= Beginning of Section =

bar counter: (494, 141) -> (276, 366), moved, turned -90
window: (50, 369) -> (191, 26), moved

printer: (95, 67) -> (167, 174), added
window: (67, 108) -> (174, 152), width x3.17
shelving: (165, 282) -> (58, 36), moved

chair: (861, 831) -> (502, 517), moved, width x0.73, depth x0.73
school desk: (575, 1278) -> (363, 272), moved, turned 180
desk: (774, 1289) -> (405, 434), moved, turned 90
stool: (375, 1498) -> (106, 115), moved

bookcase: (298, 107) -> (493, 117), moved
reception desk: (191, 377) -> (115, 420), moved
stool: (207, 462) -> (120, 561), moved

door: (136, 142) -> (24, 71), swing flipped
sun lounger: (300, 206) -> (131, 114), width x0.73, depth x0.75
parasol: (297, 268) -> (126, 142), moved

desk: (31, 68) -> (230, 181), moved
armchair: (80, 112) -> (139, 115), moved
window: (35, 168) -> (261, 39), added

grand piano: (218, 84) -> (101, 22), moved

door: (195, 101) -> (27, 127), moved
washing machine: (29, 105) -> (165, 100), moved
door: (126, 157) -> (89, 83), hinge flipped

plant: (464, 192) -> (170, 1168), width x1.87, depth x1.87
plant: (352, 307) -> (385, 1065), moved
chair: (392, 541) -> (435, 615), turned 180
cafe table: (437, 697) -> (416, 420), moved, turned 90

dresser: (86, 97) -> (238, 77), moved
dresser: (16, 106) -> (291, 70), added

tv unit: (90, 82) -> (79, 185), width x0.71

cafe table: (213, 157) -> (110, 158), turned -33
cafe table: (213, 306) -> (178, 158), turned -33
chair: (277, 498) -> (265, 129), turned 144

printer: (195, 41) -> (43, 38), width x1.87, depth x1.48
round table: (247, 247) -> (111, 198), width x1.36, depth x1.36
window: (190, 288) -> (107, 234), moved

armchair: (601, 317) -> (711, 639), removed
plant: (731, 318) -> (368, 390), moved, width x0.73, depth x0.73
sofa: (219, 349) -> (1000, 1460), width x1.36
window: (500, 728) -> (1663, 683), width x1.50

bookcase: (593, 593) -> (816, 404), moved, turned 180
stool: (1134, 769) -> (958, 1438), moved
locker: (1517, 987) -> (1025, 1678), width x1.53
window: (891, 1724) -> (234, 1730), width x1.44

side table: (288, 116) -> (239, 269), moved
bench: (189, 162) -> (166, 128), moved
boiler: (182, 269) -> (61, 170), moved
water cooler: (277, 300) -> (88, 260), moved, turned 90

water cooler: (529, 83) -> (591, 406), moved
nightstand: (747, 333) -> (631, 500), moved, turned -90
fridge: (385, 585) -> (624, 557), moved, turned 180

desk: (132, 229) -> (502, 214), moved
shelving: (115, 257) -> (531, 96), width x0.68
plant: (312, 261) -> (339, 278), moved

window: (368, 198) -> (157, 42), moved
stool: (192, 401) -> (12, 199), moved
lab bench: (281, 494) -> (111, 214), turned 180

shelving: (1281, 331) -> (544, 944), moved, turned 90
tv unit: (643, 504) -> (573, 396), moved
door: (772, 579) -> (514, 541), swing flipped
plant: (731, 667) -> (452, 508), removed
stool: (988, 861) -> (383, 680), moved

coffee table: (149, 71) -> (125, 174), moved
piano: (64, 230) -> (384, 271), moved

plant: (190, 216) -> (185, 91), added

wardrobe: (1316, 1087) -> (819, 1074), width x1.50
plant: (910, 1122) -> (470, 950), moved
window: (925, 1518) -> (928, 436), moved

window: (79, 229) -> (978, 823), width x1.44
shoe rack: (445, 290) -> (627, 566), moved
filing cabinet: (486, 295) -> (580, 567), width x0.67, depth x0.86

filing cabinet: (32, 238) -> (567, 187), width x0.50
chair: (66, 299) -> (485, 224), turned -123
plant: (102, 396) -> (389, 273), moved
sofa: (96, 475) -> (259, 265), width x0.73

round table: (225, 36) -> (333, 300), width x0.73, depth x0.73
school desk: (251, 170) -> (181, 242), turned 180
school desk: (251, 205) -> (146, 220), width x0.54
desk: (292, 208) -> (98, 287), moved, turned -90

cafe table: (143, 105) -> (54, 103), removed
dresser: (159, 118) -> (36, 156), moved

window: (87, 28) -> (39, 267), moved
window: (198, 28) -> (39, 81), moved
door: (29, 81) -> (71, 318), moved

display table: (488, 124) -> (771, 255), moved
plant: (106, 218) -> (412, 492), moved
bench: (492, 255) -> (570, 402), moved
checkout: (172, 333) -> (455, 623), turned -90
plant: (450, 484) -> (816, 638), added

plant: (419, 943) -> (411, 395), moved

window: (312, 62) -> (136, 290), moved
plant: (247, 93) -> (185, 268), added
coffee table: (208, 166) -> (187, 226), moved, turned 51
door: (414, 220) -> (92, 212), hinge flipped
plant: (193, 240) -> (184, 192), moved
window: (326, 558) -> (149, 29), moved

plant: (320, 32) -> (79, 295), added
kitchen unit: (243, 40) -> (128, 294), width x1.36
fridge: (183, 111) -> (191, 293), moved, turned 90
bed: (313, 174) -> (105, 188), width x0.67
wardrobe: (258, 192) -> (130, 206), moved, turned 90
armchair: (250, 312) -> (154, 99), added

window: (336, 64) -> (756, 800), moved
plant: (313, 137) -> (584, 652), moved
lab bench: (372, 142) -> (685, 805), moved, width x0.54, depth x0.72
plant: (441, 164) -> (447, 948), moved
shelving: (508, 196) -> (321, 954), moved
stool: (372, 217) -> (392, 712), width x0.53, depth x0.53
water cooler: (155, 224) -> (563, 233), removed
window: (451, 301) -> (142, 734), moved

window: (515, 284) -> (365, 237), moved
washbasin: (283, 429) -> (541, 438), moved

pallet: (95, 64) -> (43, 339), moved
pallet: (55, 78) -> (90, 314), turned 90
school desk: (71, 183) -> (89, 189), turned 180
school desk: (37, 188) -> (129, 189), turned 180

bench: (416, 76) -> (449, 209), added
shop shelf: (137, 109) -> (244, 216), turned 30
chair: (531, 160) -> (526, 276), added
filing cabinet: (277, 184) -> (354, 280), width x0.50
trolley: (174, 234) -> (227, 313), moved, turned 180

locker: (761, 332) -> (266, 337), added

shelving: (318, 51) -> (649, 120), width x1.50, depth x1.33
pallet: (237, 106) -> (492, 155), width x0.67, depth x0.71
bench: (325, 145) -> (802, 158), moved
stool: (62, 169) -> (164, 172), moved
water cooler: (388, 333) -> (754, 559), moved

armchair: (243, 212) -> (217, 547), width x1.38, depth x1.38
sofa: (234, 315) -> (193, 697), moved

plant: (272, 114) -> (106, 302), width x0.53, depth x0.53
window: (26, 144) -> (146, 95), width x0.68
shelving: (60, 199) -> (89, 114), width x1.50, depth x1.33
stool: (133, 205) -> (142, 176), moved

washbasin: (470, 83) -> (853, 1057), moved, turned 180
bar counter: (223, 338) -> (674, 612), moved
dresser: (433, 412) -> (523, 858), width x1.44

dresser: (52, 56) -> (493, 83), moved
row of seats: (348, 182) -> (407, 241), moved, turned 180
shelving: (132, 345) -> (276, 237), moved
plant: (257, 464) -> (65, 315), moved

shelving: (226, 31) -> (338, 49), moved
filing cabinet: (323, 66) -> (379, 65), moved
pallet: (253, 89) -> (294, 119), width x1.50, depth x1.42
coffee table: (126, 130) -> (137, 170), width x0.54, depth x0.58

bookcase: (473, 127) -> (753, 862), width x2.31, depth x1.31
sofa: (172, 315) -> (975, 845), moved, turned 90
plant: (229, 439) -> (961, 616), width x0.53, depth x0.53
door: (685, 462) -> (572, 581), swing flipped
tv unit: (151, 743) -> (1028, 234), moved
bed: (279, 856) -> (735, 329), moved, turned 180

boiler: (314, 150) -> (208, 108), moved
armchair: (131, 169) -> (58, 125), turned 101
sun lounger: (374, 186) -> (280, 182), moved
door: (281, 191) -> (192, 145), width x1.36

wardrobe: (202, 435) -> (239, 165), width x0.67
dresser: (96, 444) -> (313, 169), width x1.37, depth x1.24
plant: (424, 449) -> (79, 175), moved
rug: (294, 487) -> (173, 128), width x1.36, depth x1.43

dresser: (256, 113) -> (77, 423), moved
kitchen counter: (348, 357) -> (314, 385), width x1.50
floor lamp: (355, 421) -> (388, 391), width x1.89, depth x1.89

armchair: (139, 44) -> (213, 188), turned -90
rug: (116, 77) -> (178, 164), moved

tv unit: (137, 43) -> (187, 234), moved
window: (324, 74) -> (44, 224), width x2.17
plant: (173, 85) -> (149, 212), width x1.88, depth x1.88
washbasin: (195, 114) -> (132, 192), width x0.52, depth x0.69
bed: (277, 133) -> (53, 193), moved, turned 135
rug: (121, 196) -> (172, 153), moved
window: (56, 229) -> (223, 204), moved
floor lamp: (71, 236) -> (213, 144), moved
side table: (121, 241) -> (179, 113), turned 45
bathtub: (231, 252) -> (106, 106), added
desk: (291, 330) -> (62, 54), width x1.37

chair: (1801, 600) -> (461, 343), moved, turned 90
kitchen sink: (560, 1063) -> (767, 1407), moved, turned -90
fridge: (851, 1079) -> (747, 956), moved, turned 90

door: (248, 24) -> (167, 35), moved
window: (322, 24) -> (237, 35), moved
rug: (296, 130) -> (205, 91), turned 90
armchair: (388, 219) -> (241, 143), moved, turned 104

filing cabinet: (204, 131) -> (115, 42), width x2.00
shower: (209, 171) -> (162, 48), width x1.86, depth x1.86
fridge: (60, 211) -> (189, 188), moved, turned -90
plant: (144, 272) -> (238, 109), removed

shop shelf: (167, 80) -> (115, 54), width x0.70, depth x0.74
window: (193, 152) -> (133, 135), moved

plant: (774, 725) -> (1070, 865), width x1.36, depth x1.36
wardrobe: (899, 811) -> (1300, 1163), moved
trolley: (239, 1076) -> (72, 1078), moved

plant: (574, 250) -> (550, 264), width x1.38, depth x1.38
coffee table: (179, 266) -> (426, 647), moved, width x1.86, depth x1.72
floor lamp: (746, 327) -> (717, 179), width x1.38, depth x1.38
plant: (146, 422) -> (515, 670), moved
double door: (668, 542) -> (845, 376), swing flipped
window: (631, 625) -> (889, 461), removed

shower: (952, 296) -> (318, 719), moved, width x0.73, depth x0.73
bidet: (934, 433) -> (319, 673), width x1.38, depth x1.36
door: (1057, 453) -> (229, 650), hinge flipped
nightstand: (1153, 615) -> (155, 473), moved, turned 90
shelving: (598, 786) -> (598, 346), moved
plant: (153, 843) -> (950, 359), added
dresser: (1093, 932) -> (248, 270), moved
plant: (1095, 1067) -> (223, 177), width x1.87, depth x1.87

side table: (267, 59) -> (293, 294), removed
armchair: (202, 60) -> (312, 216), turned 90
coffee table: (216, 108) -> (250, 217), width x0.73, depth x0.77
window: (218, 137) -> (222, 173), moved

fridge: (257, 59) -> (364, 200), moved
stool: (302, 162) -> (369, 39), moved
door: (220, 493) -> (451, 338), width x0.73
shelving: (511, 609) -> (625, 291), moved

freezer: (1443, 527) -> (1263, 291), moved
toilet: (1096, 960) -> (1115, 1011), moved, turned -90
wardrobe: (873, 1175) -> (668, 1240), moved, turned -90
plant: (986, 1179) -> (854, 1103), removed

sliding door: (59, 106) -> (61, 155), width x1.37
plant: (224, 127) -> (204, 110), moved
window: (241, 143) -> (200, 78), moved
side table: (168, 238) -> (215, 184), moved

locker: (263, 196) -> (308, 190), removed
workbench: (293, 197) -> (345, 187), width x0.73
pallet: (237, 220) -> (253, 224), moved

= End of Section =

*REQUIRED ACTION*: Where does the string "school" occur in the listing above? Return every line that contains it.

*WORKED SOLUTION*:
school desk: (575, 1278) -> (363, 272), moved, turned 180
school desk: (251, 170) -> (181, 242), turned 180
school desk: (251, 205) -> (146, 220), width x0.54
school desk: (71, 183) -> (89, 189), turned 180
school desk: (37, 188) -> (129, 189), turned 180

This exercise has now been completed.